- **PROBLEM DETAILS**
Could you say how many lines in the records include "triangle"? Please give the number by itself.

- **PROVIDED INFORMATION**
"""

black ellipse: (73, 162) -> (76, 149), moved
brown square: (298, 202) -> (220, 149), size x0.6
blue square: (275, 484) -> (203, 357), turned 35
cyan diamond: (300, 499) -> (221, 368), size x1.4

"""
"""

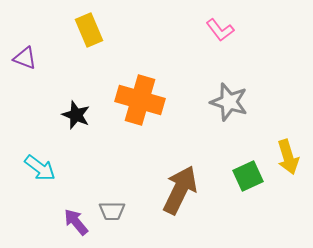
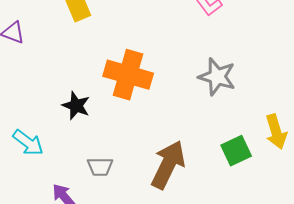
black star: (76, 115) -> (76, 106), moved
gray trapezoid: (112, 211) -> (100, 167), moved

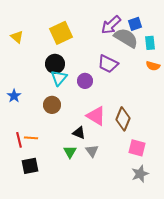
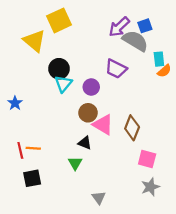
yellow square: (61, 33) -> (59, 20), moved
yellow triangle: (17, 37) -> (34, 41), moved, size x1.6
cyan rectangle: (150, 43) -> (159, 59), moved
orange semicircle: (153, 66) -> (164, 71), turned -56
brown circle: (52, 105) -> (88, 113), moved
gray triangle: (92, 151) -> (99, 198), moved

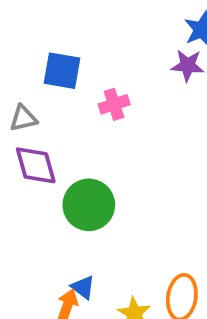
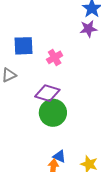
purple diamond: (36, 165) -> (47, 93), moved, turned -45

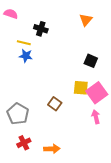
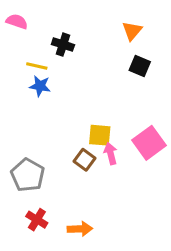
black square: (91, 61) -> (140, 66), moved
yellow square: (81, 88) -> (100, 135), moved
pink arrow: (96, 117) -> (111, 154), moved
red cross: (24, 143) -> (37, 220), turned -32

"""
"""

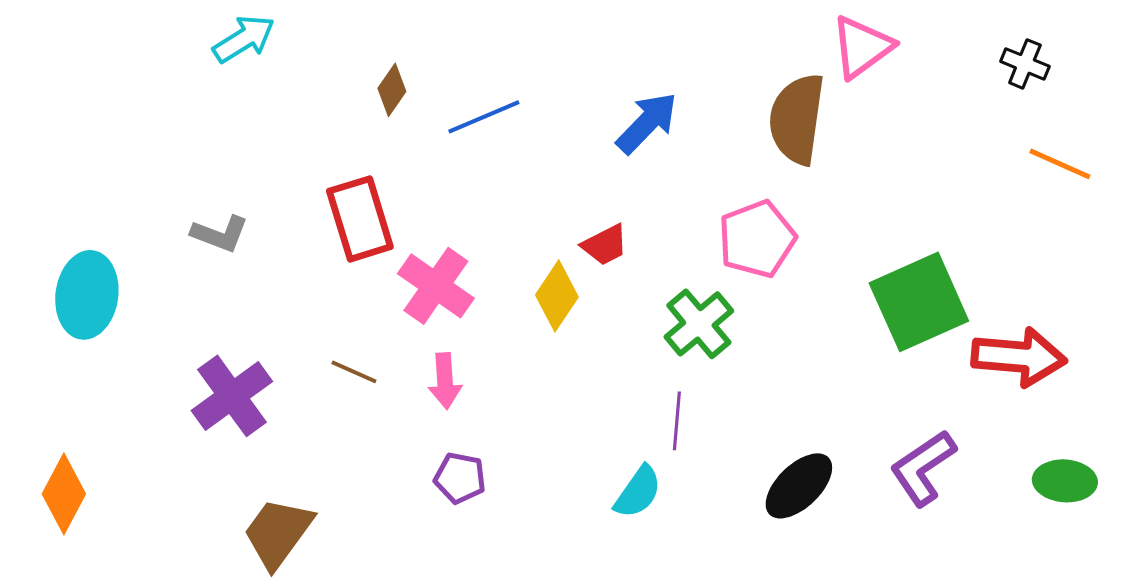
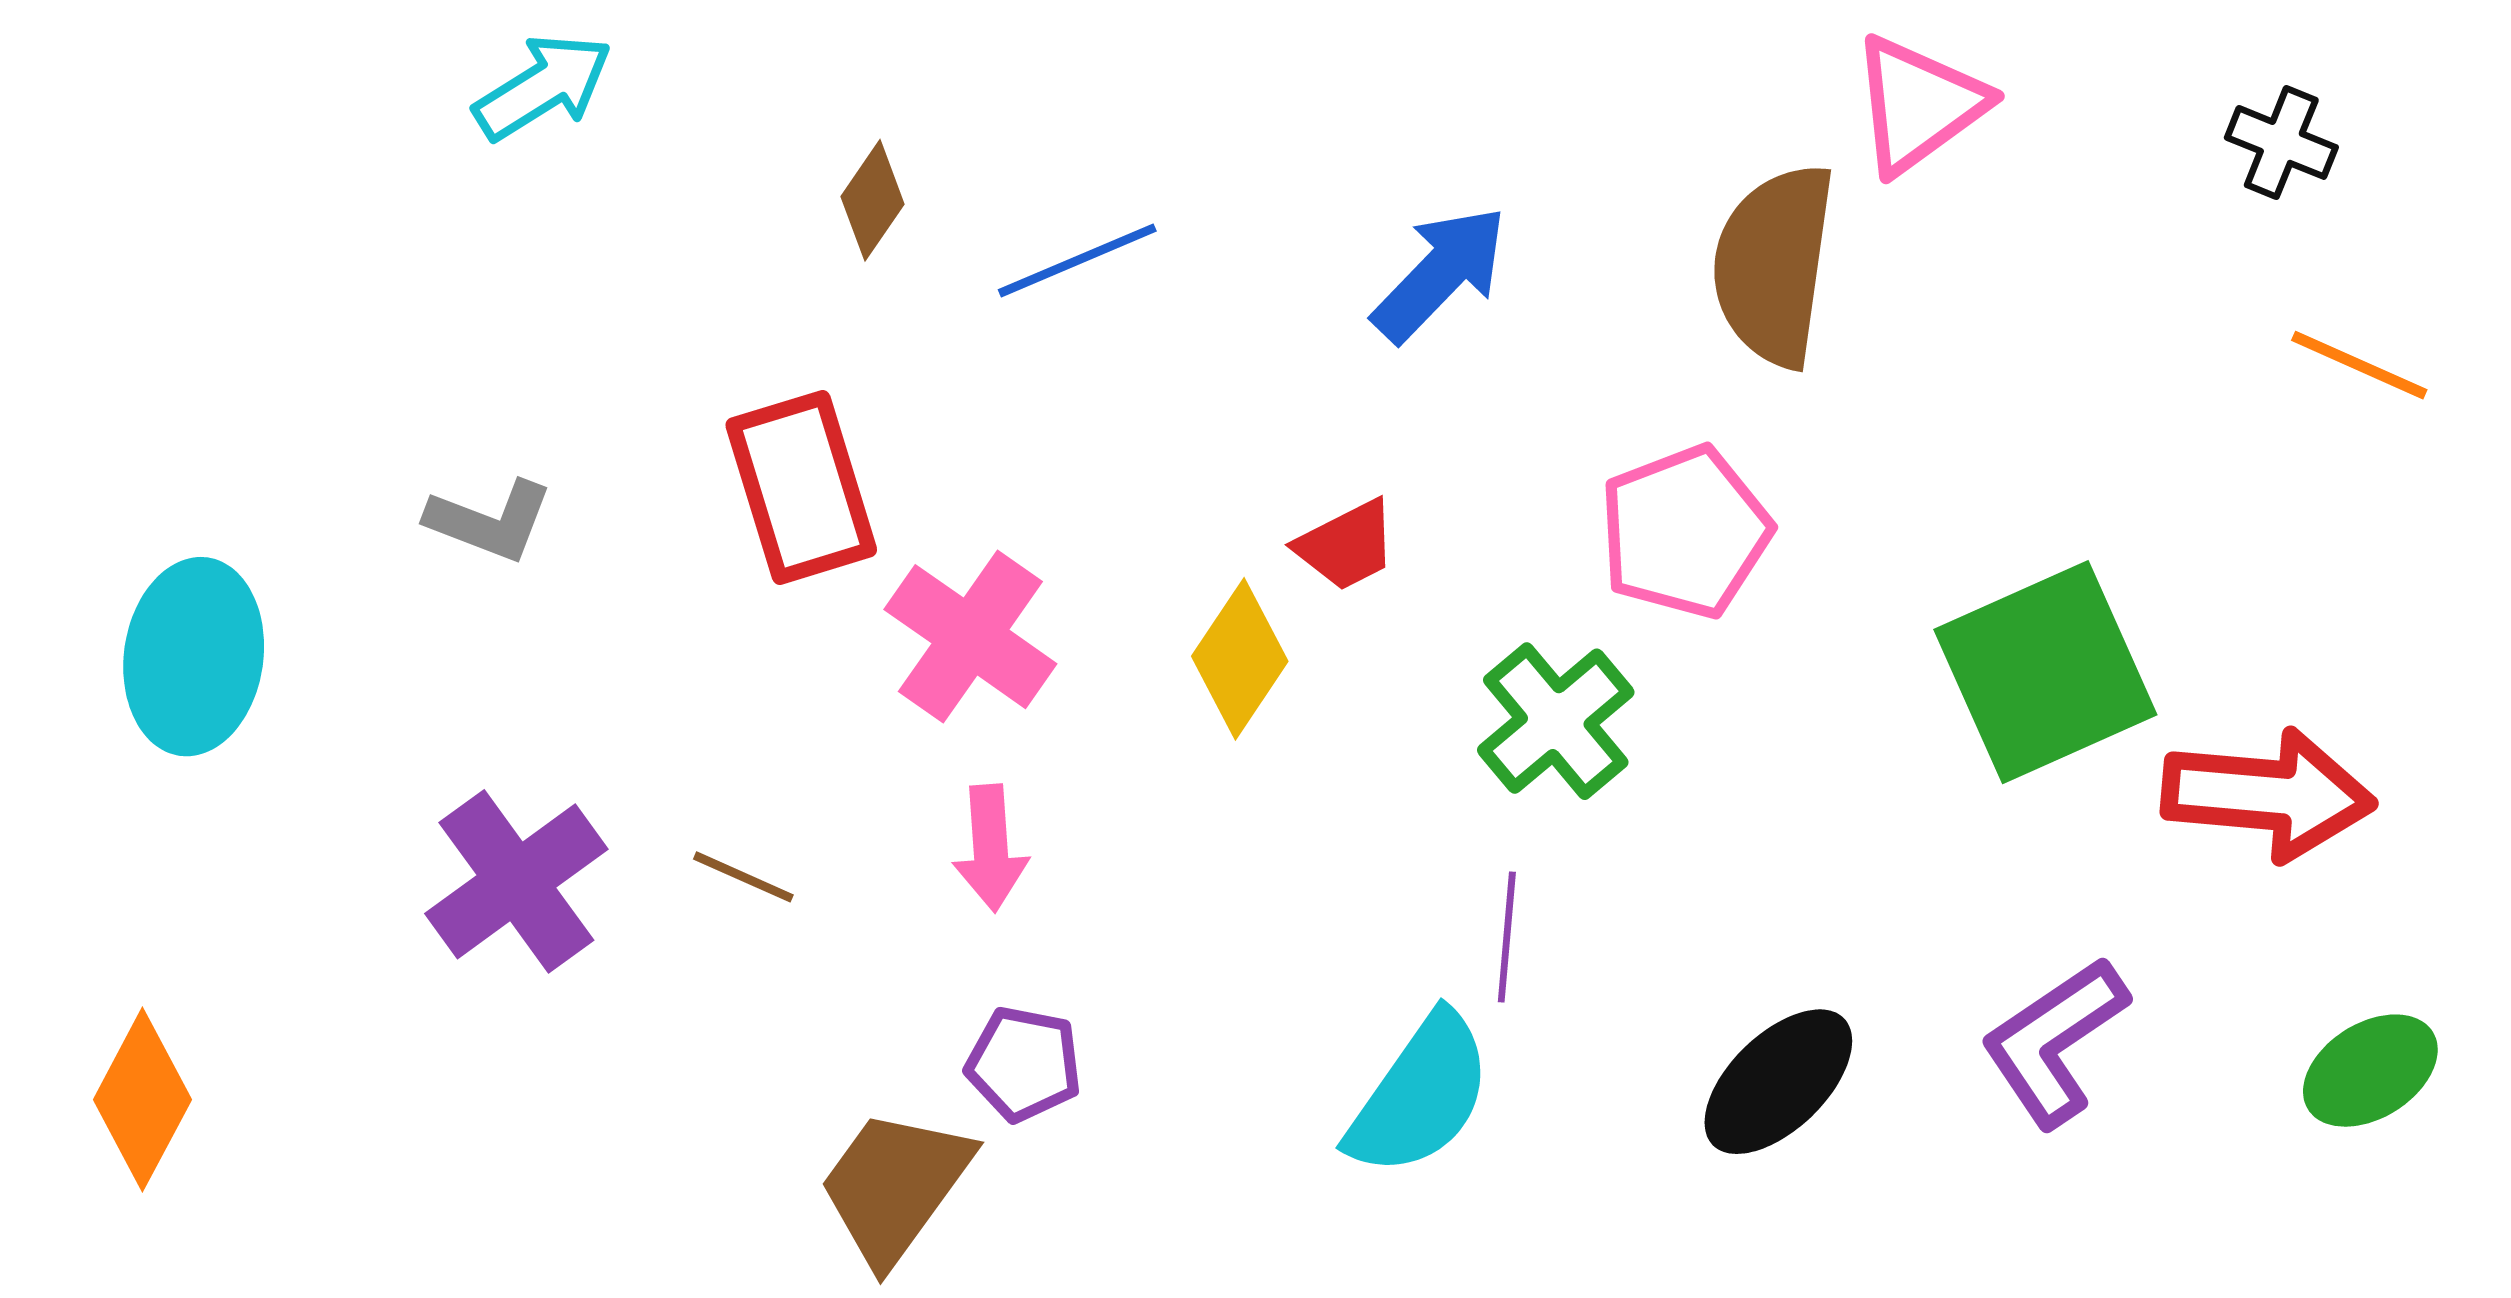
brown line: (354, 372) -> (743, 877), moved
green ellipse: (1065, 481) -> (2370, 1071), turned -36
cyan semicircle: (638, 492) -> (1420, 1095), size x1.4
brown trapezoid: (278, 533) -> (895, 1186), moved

"""

- **THE ANSWER**
2